Itemized modification records:
+++++
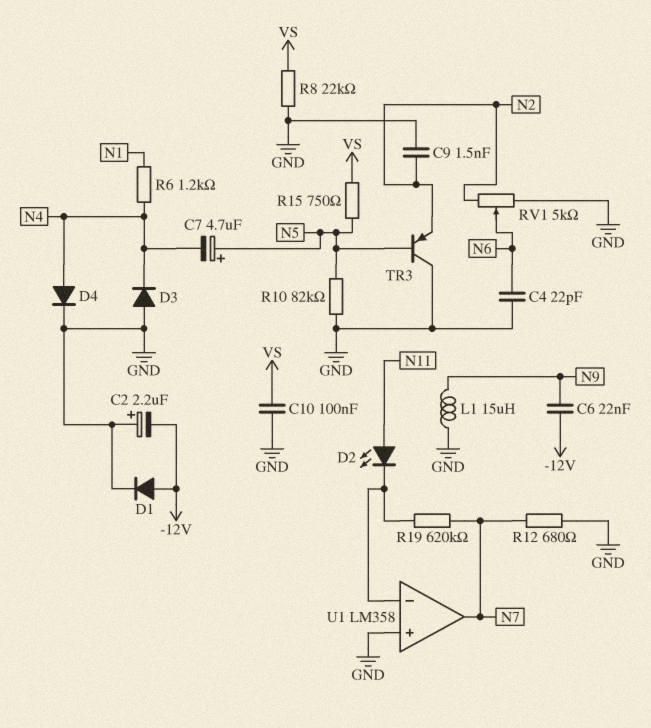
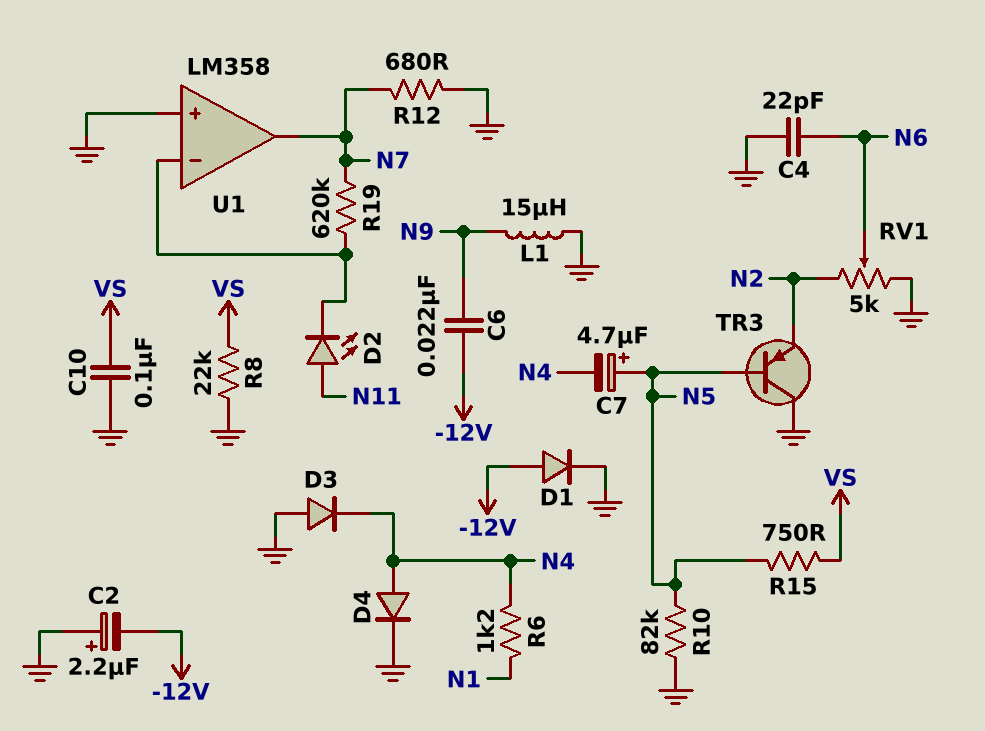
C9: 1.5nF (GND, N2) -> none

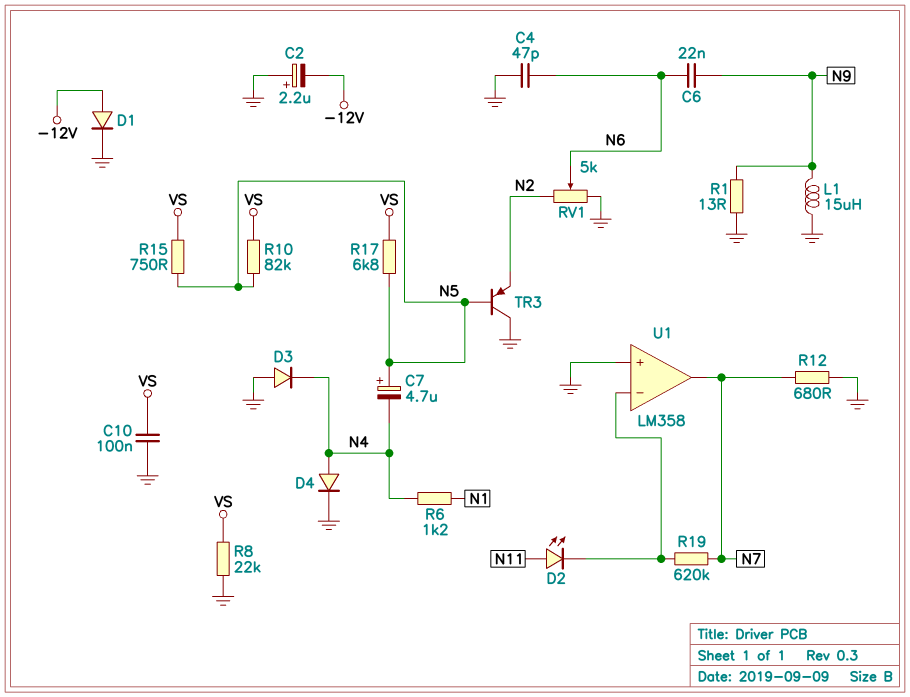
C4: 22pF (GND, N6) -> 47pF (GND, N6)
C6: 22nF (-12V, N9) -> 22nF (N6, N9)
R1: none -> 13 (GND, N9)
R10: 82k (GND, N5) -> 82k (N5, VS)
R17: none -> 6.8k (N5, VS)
+++++
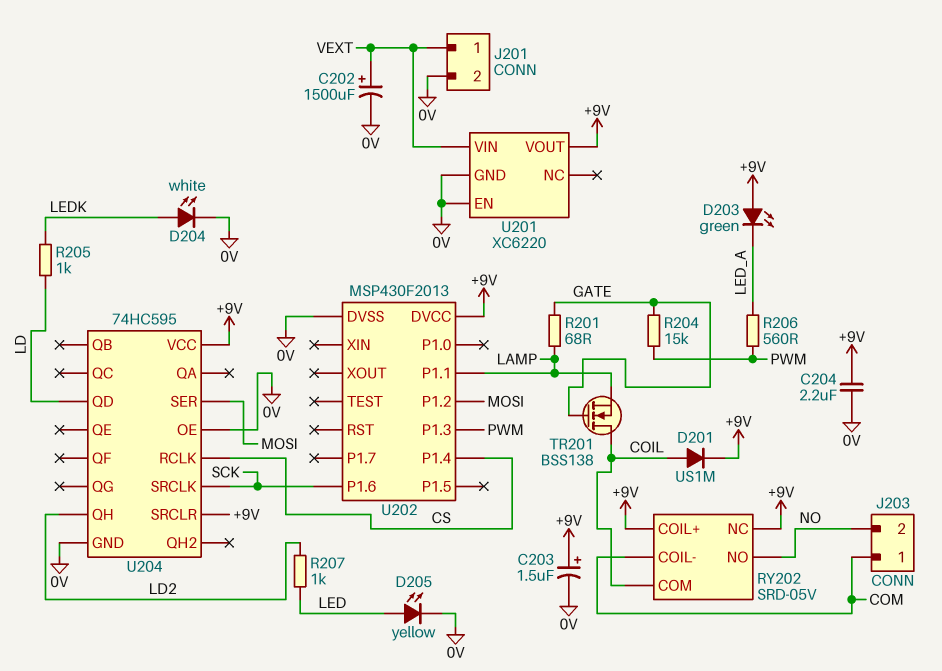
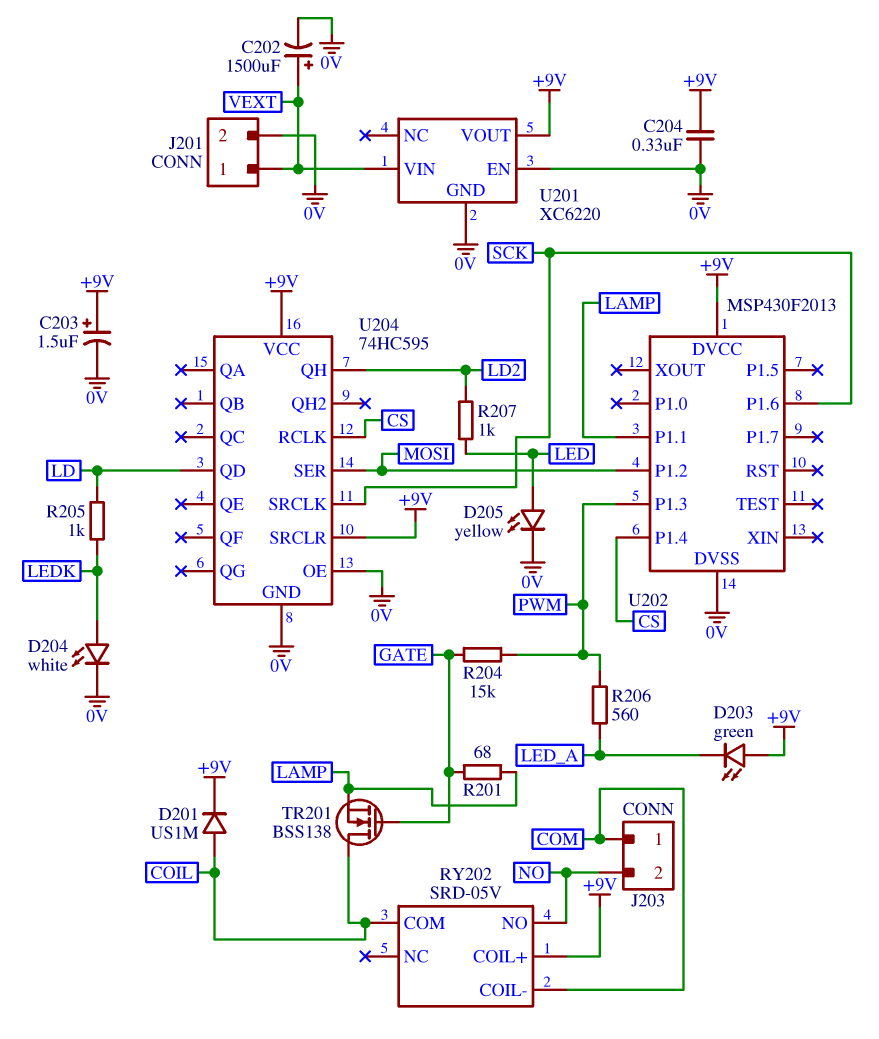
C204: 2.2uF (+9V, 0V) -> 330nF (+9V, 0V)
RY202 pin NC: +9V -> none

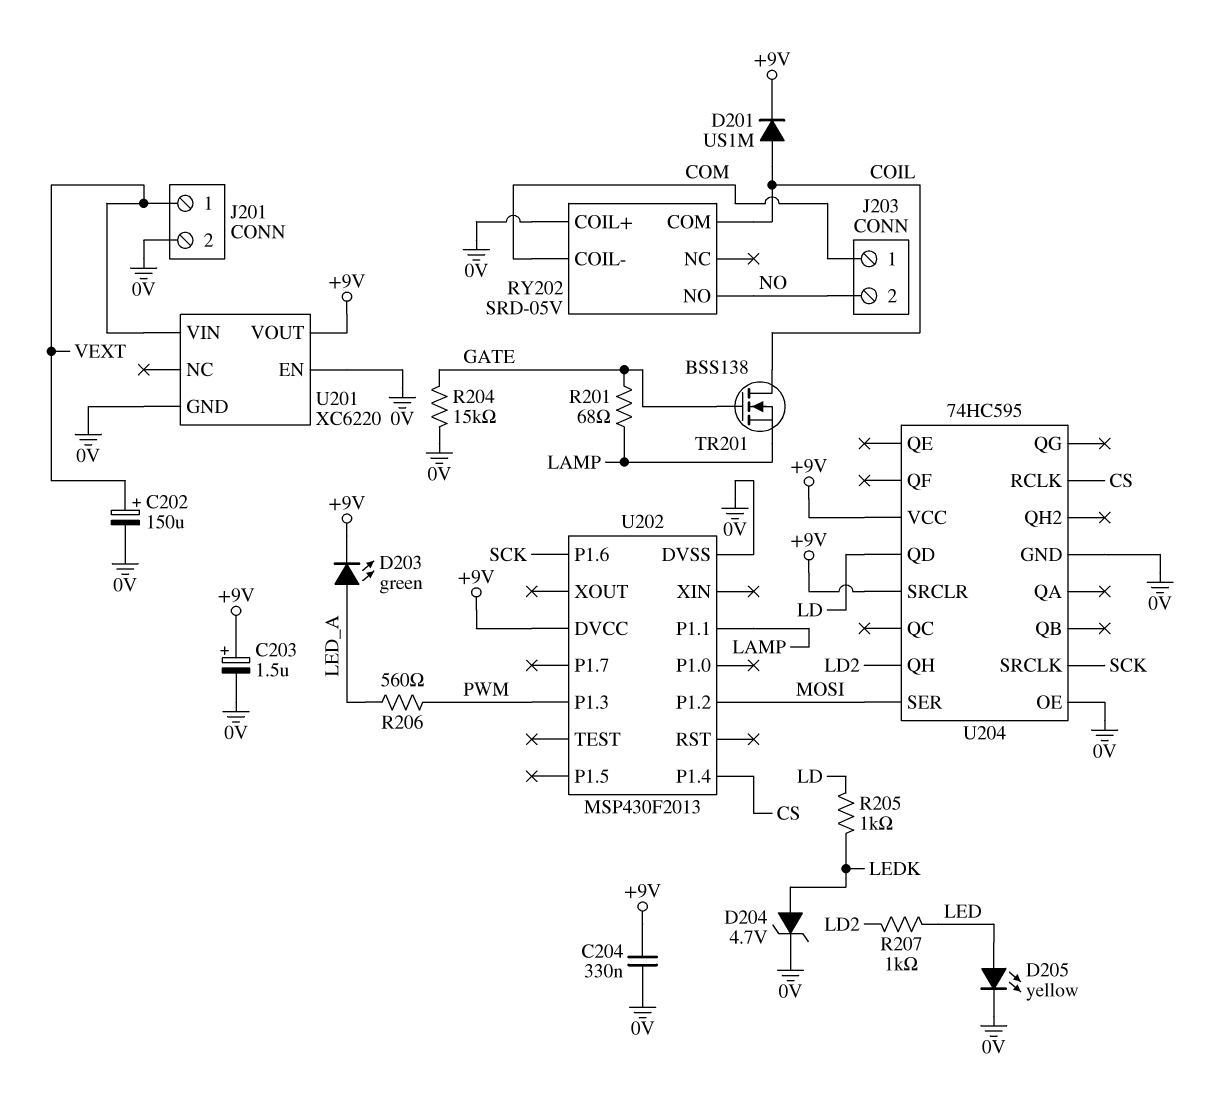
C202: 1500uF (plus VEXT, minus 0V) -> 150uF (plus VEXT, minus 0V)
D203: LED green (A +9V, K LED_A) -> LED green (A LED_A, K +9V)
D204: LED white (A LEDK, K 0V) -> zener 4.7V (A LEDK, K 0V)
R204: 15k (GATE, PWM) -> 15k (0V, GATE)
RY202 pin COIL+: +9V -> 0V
+++++
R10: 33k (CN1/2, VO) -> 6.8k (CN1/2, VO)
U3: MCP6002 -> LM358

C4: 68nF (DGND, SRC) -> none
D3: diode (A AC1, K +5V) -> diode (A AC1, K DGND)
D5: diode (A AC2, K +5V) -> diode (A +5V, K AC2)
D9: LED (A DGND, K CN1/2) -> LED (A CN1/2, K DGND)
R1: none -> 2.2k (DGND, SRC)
+++++
Problem statement: The required answer is the exact run of lines above starting at the line with "C4: 68nF (DGND, SRC) -> none" and ending at the line with "R1: none -> 2.2k (DGND, SRC)", with both ends present.

Exercise response:
C4: 68nF (DGND, SRC) -> none
D3: diode (A AC1, K +5V) -> diode (A AC1, K DGND)
D5: diode (A AC2, K +5V) -> diode (A +5V, K AC2)
D9: LED (A DGND, K CN1/2) -> LED (A CN1/2, K DGND)
R1: none -> 2.2k (DGND, SRC)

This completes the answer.